**SET PROBLEM**
Extract every line of the records below word for word, and leave out the picture lines.

**ENTRIES**
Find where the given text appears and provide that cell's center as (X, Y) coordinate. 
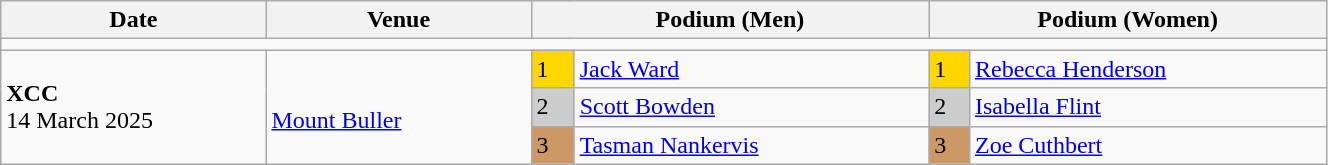
Scott Bowden (752, 107)
Venue (398, 20)
Date (134, 20)
Tasman Nankervis (752, 145)
Mount Buller (398, 107)
Isabella Flint (1148, 107)
Podium (Men) (730, 20)
Jack Ward (752, 69)
Zoe Cuthbert (1148, 145)
XCC 14 March 2025 (134, 107)
Rebecca Henderson (1148, 69)
Podium (Women) (1128, 20)
Find where the given text appears and provide that cell's center as [x, y] coordinate. 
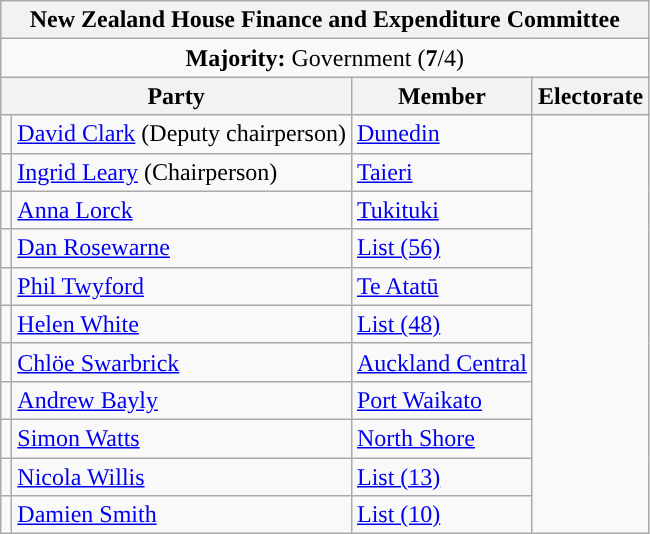
Taieri [442, 172]
Party [176, 96]
Anna Lorck [182, 210]
David Clark (Deputy chairperson) [182, 134]
Auckland Central [442, 362]
Majority: Government (7/4) [325, 58]
Phil Twyford [182, 286]
Chlöe Swarbrick [182, 362]
Electorate [590, 96]
List (13) [442, 477]
Andrew Bayly [182, 400]
Dan Rosewarne [182, 248]
Helen White [182, 324]
New Zealand House Finance and Expenditure Committee [325, 20]
Tukituki [442, 210]
Port Waikato [442, 400]
Simon Watts [182, 438]
List (48) [442, 324]
List (56) [442, 248]
List (10) [442, 515]
Nicola Willis [182, 477]
North Shore [442, 438]
Dunedin [442, 134]
Damien Smith [182, 515]
Te Atatū [442, 286]
Member [442, 96]
Ingrid Leary (Chairperson) [182, 172]
Capture the cell that displays the provided text and extract its (x, y) central coordinate. 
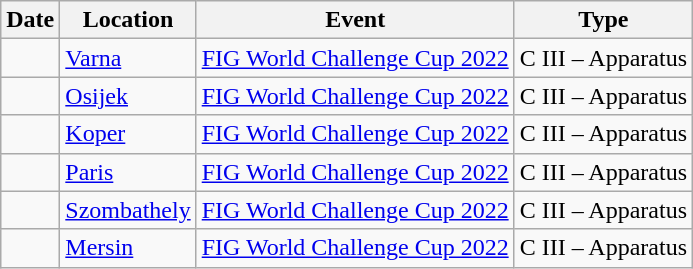
Varna (128, 58)
Date (30, 20)
Koper (128, 134)
Osijek (128, 96)
Location (128, 20)
Paris (128, 172)
Mersin (128, 248)
Event (355, 20)
Type (603, 20)
Szombathely (128, 210)
Locate the cell with the specified text and output its (X, Y) center coordinate. 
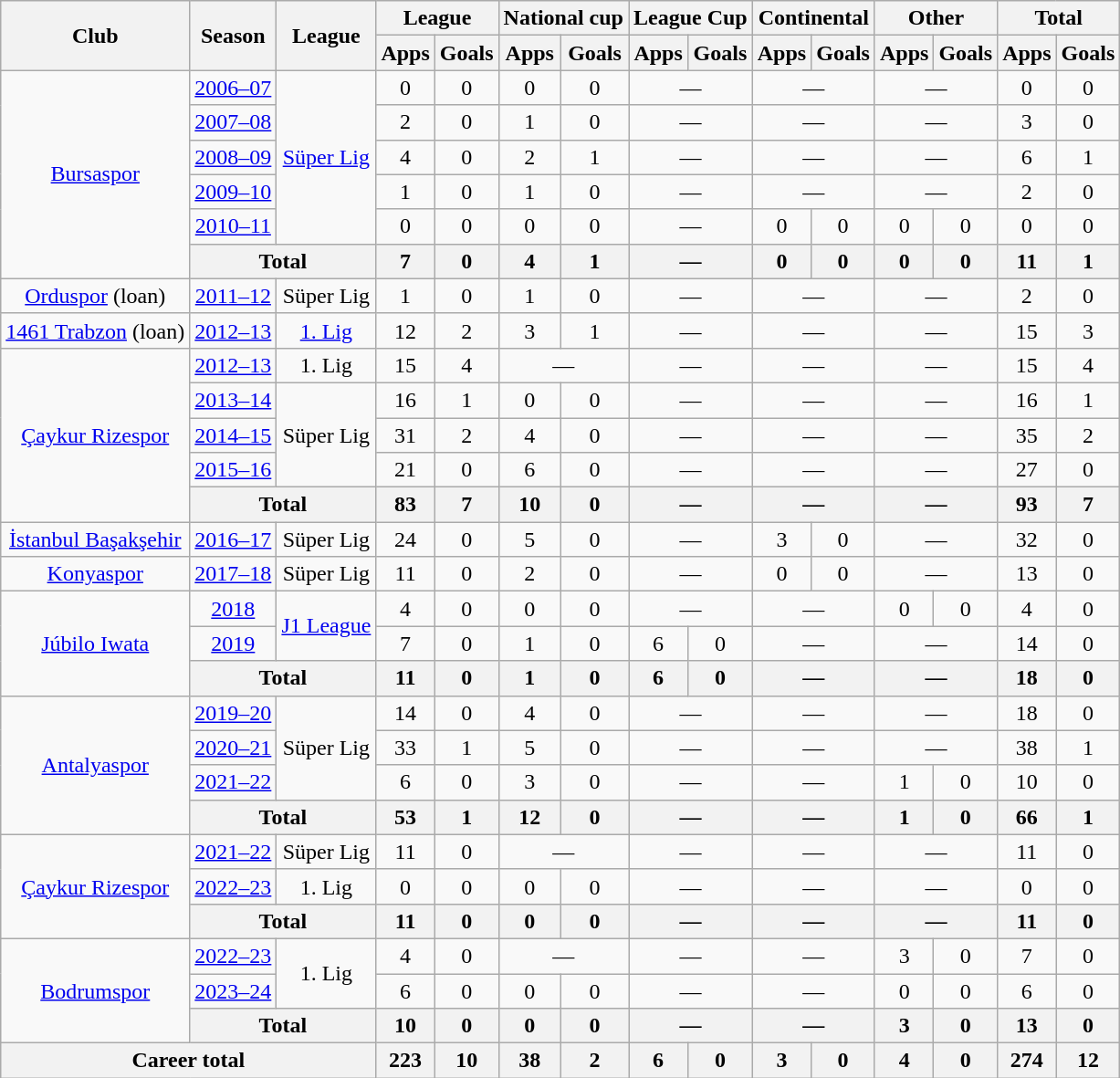
53 (405, 817)
2020–21 (234, 748)
Club (95, 36)
33 (405, 748)
Season (234, 36)
2018 (234, 609)
2008–09 (234, 157)
2023–24 (234, 990)
Career total (188, 1061)
Orduspor (loan) (95, 296)
24 (405, 539)
League Cup (690, 18)
2010–11 (234, 226)
İstanbul Başakşehir (95, 539)
2019–20 (234, 713)
2009–10 (234, 192)
27 (1027, 470)
21 (405, 470)
2014–15 (234, 435)
Other (936, 18)
2019 (234, 644)
35 (1027, 435)
32 (1027, 539)
2013–14 (234, 400)
223 (405, 1061)
66 (1027, 817)
2015–16 (234, 470)
2011–12 (234, 296)
93 (1027, 505)
Bursaspor (95, 174)
National cup (563, 18)
274 (1027, 1061)
83 (405, 505)
1461 Trabzon (loan) (95, 330)
2016–17 (234, 539)
Júbilo Iwata (95, 644)
2006–07 (234, 88)
31 (405, 435)
Konyaspor (95, 574)
Bodrumspor (95, 990)
2017–18 (234, 574)
J1 League (327, 626)
Continental (813, 18)
Antalyaspor (95, 765)
2007–08 (234, 122)
Return the (X, Y) coordinate for the center point of the cell that contains the specified text.  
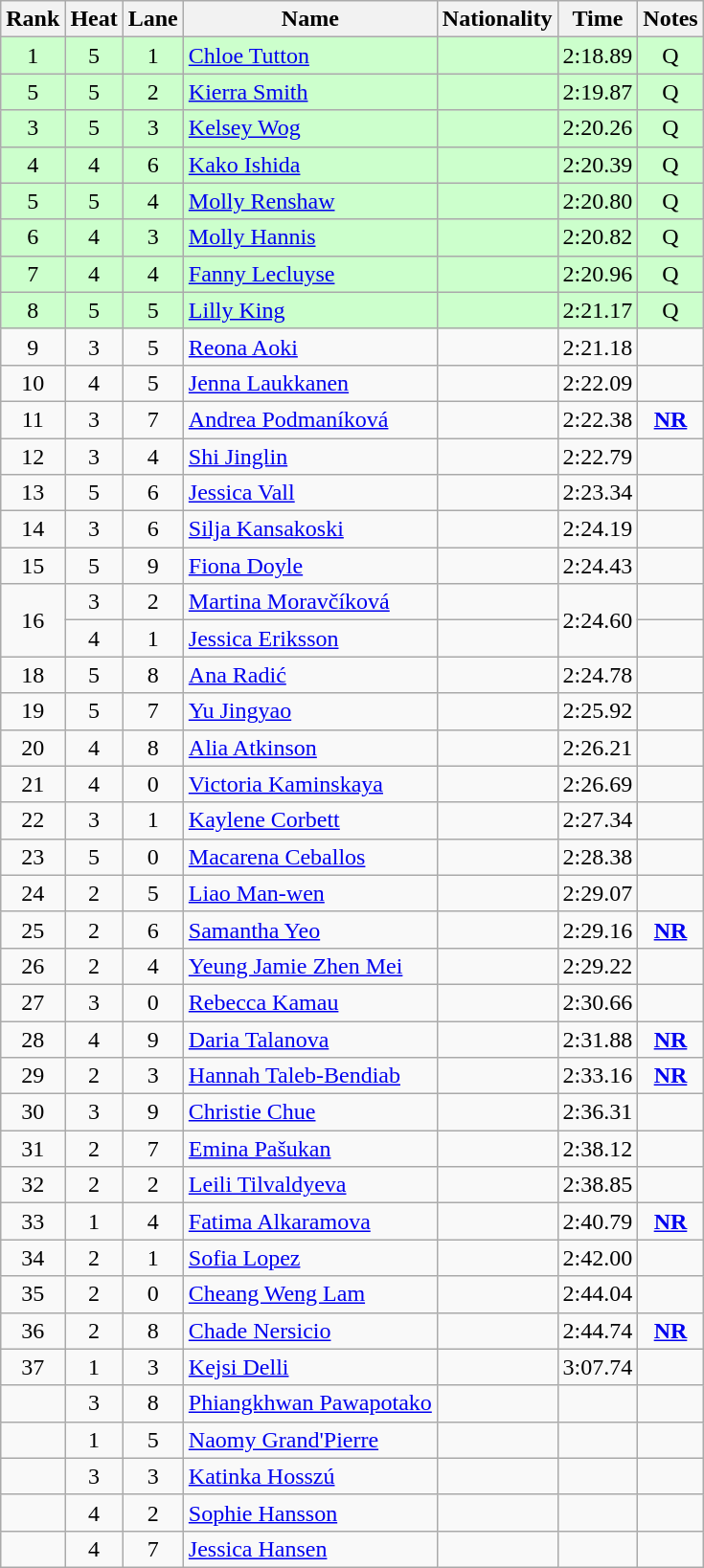
2:27.34 (598, 821)
27 (33, 1003)
Naomy Grand'Pierre (310, 1441)
Jenna Laukkanen (310, 383)
Shi Jinglin (310, 457)
Fatima Alkaramova (310, 1222)
2:26.21 (598, 748)
Sophie Hansson (310, 1513)
2:21.18 (598, 347)
2:20.80 (598, 201)
Emina Pašukan (310, 1149)
36 (33, 1331)
16 (33, 621)
Ana Radić (310, 675)
Kierra Smith (310, 92)
19 (33, 712)
28 (33, 1039)
2:22.09 (598, 383)
Fiona Doyle (310, 566)
Kaylene Corbett (310, 821)
2:29.16 (598, 930)
2:20.39 (598, 165)
2:31.88 (598, 1039)
2:20.82 (598, 238)
2:24.78 (598, 675)
Hannah Taleb-Bendiab (310, 1077)
Daria Talanova (310, 1039)
15 (33, 566)
25 (33, 930)
37 (33, 1368)
Jessica Hansen (310, 1550)
Lane (153, 19)
Reona Aoki (310, 347)
2:26.69 (598, 784)
23 (33, 857)
32 (33, 1186)
2:24.43 (598, 566)
29 (33, 1077)
2:44.74 (598, 1331)
21 (33, 784)
2:25.92 (598, 712)
Lilly King (310, 310)
Alia Atkinson (310, 748)
Heat (94, 19)
Jessica Vall (310, 493)
11 (33, 420)
Cheang Weng Lam (310, 1295)
33 (33, 1222)
Chade Nersicio (310, 1331)
2:22.38 (598, 420)
2:22.79 (598, 457)
Andrea Podmaníková (310, 420)
Yeung Jamie Zhen Mei (310, 966)
Molly Hannis (310, 238)
Liao Man-wen (310, 894)
2:44.04 (598, 1295)
13 (33, 493)
2:40.79 (598, 1222)
Nationality (497, 19)
Rank (33, 19)
12 (33, 457)
34 (33, 1259)
26 (33, 966)
2:20.96 (598, 274)
2:33.16 (598, 1077)
2:30.66 (598, 1003)
Time (598, 19)
Sofia Lopez (310, 1259)
Victoria Kaminskaya (310, 784)
Fanny Lecluyse (310, 274)
2:23.34 (598, 493)
Macarena Ceballos (310, 857)
2:36.31 (598, 1113)
Kejsi Delli (310, 1368)
Jessica Eriksson (310, 639)
2:21.17 (598, 310)
2:24.19 (598, 530)
Leili Tilvaldyeva (310, 1186)
3:07.74 (598, 1368)
2:18.89 (598, 56)
35 (33, 1295)
Rebecca Kamau (310, 1003)
14 (33, 530)
22 (33, 821)
24 (33, 894)
Kako Ishida (310, 165)
Samantha Yeo (310, 930)
Silja Kansakoski (310, 530)
2:38.12 (598, 1149)
Name (310, 19)
2:19.87 (598, 92)
20 (33, 748)
Kelsey Wog (310, 128)
10 (33, 383)
18 (33, 675)
2:24.60 (598, 621)
2:28.38 (598, 857)
2:29.07 (598, 894)
Martina Moravčíková (310, 602)
30 (33, 1113)
2:20.26 (598, 128)
Katinka Hosszú (310, 1477)
2:29.22 (598, 966)
Phiangkhwan Pawapotako (310, 1404)
Yu Jingyao (310, 712)
Chloe Tutton (310, 56)
2:38.85 (598, 1186)
Molly Renshaw (310, 201)
Notes (670, 19)
2:42.00 (598, 1259)
Christie Chue (310, 1113)
31 (33, 1149)
Provide the (x, y) coordinate of the cell's center where the given text is located.  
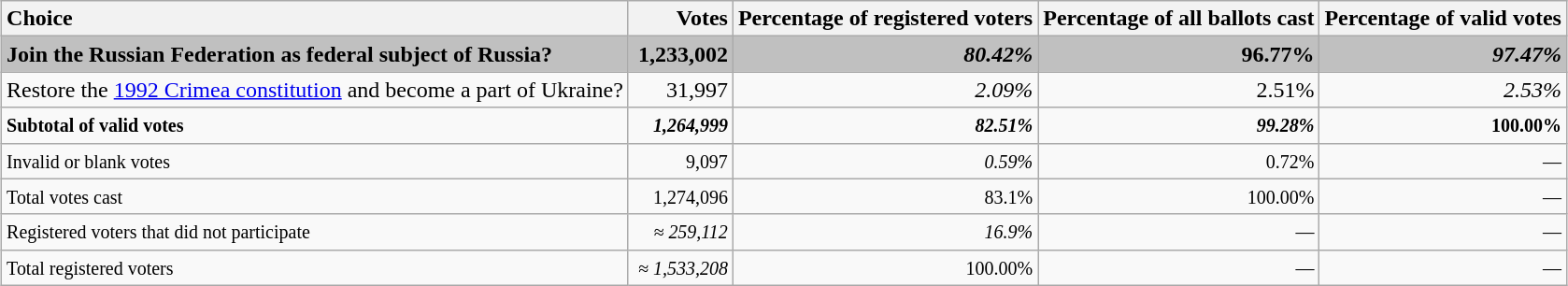
31,997 (680, 90)
Total votes cast (316, 196)
80.42% (885, 54)
Invalid or blank votes (316, 161)
0.59% (885, 161)
Join the Russian Federation as federal subject of Russia? (316, 54)
2.51% (1179, 90)
1,233,002 (680, 54)
Percentage of registered voters (885, 19)
Total registered voters (316, 267)
Percentage of valid votes (1443, 19)
99.28% (1179, 125)
0.72% (1179, 161)
83.1% (885, 196)
Choice (316, 19)
16.9% (885, 232)
82.51% (885, 125)
Registered voters that did not participate (316, 232)
1,264,999 (680, 125)
Restore the 1992 Crimea constitution and become a part of Ukraine? (316, 90)
9,097 (680, 161)
96.77% (1179, 54)
≈ 1,533,208 (680, 267)
Percentage of all ballots cast (1179, 19)
2.09% (885, 90)
≈ 259,112 (680, 232)
Subtotal of valid votes (316, 125)
Votes (680, 19)
2.53% (1443, 90)
97.47% (1443, 54)
1,274,096 (680, 196)
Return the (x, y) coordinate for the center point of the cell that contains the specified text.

**ANSWER FOR THIS EXERCISE**
Find where the given text appears and provide that cell's center as (X, Y) coordinate. 
Scott Bowden (752, 107)
Venue (398, 20)
Date (134, 20)
Tasman Nankervis (752, 145)
Mount Buller (398, 107)
Isabella Flint (1148, 107)
Podium (Men) (730, 20)
Jack Ward (752, 69)
Zoe Cuthbert (1148, 145)
XCC 14 March 2025 (134, 107)
Rebecca Henderson (1148, 69)
Podium (Women) (1128, 20)
Find where the given text appears and provide that cell's center as [x, y] coordinate. 
Taieri [442, 172]
Party [176, 96]
Anna Lorck [182, 210]
David Clark (Deputy chairperson) [182, 134]
Auckland Central [442, 362]
Majority: Government (7/4) [325, 58]
Phil Twyford [182, 286]
Chlöe Swarbrick [182, 362]
Electorate [590, 96]
List (13) [442, 477]
Andrew Bayly [182, 400]
Dan Rosewarne [182, 248]
Helen White [182, 324]
New Zealand House Finance and Expenditure Committee [325, 20]
Tukituki [442, 210]
Port Waikato [442, 400]
Simon Watts [182, 438]
List (48) [442, 324]
List (56) [442, 248]
List (10) [442, 515]
Nicola Willis [182, 477]
North Shore [442, 438]
Dunedin [442, 134]
Damien Smith [182, 515]
Te Atatū [442, 286]
Member [442, 96]
Ingrid Leary (Chairperson) [182, 172]
Capture the cell that displays the provided text and extract its (x, y) central coordinate. 
Varna (128, 58)
Date (30, 20)
Koper (128, 134)
Osijek (128, 96)
Location (128, 20)
Paris (128, 172)
Mersin (128, 248)
Event (355, 20)
Type (603, 20)
Szombathely (128, 210)
Locate the cell with the specified text and output its (X, Y) center coordinate. 
53 (405, 817)
2020–21 (234, 748)
Club (95, 36)
33 (405, 748)
Season (234, 36)
2018 (234, 609)
2008–09 (234, 157)
2023–24 (234, 990)
Career total (188, 1061)
Orduspor (loan) (95, 296)
24 (405, 539)
League Cup (690, 18)
2010–11 (234, 226)
İstanbul Başakşehir (95, 539)
2019–20 (234, 713)
2009–10 (234, 192)
27 (1027, 470)
21 (405, 470)
2014–15 (234, 435)
Other (936, 18)
2019 (234, 644)
35 (1027, 435)
32 (1027, 539)
2013–14 (234, 400)
223 (405, 1061)
66 (1027, 817)
2015–16 (234, 470)
2011–12 (234, 296)
93 (1027, 505)
Bursaspor (95, 174)
National cup (563, 18)
274 (1027, 1061)
83 (405, 505)
1461 Trabzon (loan) (95, 330)
2016–17 (234, 539)
Júbilo Iwata (95, 644)
2006–07 (234, 88)
31 (405, 435)
Konyaspor (95, 574)
Bodrumspor (95, 990)
2017–18 (234, 574)
J1 League (327, 626)
Continental (813, 18)
Antalyaspor (95, 765)
2007–08 (234, 122)
Return the (X, Y) coordinate for the center point of the cell that contains the specified text.  
2:27.34 (598, 821)
27 (33, 1003)
Naomy Grand'Pierre (310, 1441)
Jenna Laukkanen (310, 383)
Shi Jinglin (310, 457)
Fatima Alkaramova (310, 1222)
2:26.21 (598, 748)
Sophie Hansson (310, 1513)
2:21.18 (598, 347)
2:20.80 (598, 201)
Emina Pašukan (310, 1149)
36 (33, 1331)
16 (33, 621)
Ana Radić (310, 675)
Kierra Smith (310, 92)
19 (33, 712)
28 (33, 1039)
2:22.09 (598, 383)
Fiona Doyle (310, 566)
Kaylene Corbett (310, 821)
2:29.16 (598, 930)
2:20.39 (598, 165)
2:31.88 (598, 1039)
2:20.82 (598, 238)
2:24.78 (598, 675)
Hannah Taleb-Bendiab (310, 1077)
Daria Talanova (310, 1039)
15 (33, 566)
25 (33, 930)
37 (33, 1368)
Jessica Hansen (310, 1550)
Lane (153, 19)
Reona Aoki (310, 347)
2:26.69 (598, 784)
23 (33, 857)
32 (33, 1186)
2:24.43 (598, 566)
29 (33, 1077)
2:44.74 (598, 1331)
21 (33, 784)
2:25.92 (598, 712)
Lilly King (310, 310)
Alia Atkinson (310, 748)
Heat (94, 19)
Jessica Vall (310, 493)
11 (33, 420)
Cheang Weng Lam (310, 1295)
33 (33, 1222)
Chade Nersicio (310, 1331)
2:22.38 (598, 420)
2:22.79 (598, 457)
Andrea Podmaníková (310, 420)
Yeung Jamie Zhen Mei (310, 966)
Molly Hannis (310, 238)
Liao Man-wen (310, 894)
2:44.04 (598, 1295)
13 (33, 493)
2:40.79 (598, 1222)
Nationality (497, 19)
Rank (33, 19)
12 (33, 457)
34 (33, 1259)
26 (33, 966)
2:20.96 (598, 274)
2:33.16 (598, 1077)
2:30.66 (598, 1003)
Time (598, 19)
Sofia Lopez (310, 1259)
Victoria Kaminskaya (310, 784)
Fanny Lecluyse (310, 274)
2:23.34 (598, 493)
Macarena Ceballos (310, 857)
2:36.31 (598, 1113)
Kejsi Delli (310, 1368)
Jessica Eriksson (310, 639)
2:21.17 (598, 310)
2:24.19 (598, 530)
Leili Tilvaldyeva (310, 1186)
3:07.74 (598, 1368)
2:18.89 (598, 56)
35 (33, 1295)
Rebecca Kamau (310, 1003)
14 (33, 530)
22 (33, 821)
24 (33, 894)
Kako Ishida (310, 165)
Samantha Yeo (310, 930)
Silja Kansakoski (310, 530)
2:38.12 (598, 1149)
Name (310, 19)
2:19.87 (598, 92)
20 (33, 748)
Kelsey Wog (310, 128)
10 (33, 383)
18 (33, 675)
2:24.60 (598, 621)
2:28.38 (598, 857)
2:29.07 (598, 894)
Martina Moravčíková (310, 602)
30 (33, 1113)
2:20.26 (598, 128)
Katinka Hosszú (310, 1477)
2:29.22 (598, 966)
Phiangkhwan Pawapotako (310, 1404)
Yu Jingyao (310, 712)
Chloe Tutton (310, 56)
2:38.85 (598, 1186)
Molly Renshaw (310, 201)
Notes (670, 19)
2:42.00 (598, 1259)
Christie Chue (310, 1113)
31 (33, 1149)
Provide the (x, y) coordinate of the cell's center where the given text is located.  
31,997 (680, 90)
Total votes cast (316, 196)
80.42% (885, 54)
Invalid or blank votes (316, 161)
0.59% (885, 161)
Join the Russian Federation as federal subject of Russia? (316, 54)
2.51% (1179, 90)
1,233,002 (680, 54)
Percentage of registered voters (885, 19)
Total registered voters (316, 267)
Percentage of valid votes (1443, 19)
99.28% (1179, 125)
0.72% (1179, 161)
83.1% (885, 196)
Choice (316, 19)
16.9% (885, 232)
82.51% (885, 125)
Registered voters that did not participate (316, 232)
1,264,999 (680, 125)
Restore the 1992 Crimea constitution and become a part of Ukraine? (316, 90)
9,097 (680, 161)
96.77% (1179, 54)
≈ 1,533,208 (680, 267)
Percentage of all ballots cast (1179, 19)
2.09% (885, 90)
≈ 259,112 (680, 232)
Subtotal of valid votes (316, 125)
Votes (680, 19)
2.53% (1443, 90)
97.47% (1443, 54)
1,274,096 (680, 196)
Return the (x, y) coordinate for the center point of the cell that contains the specified text.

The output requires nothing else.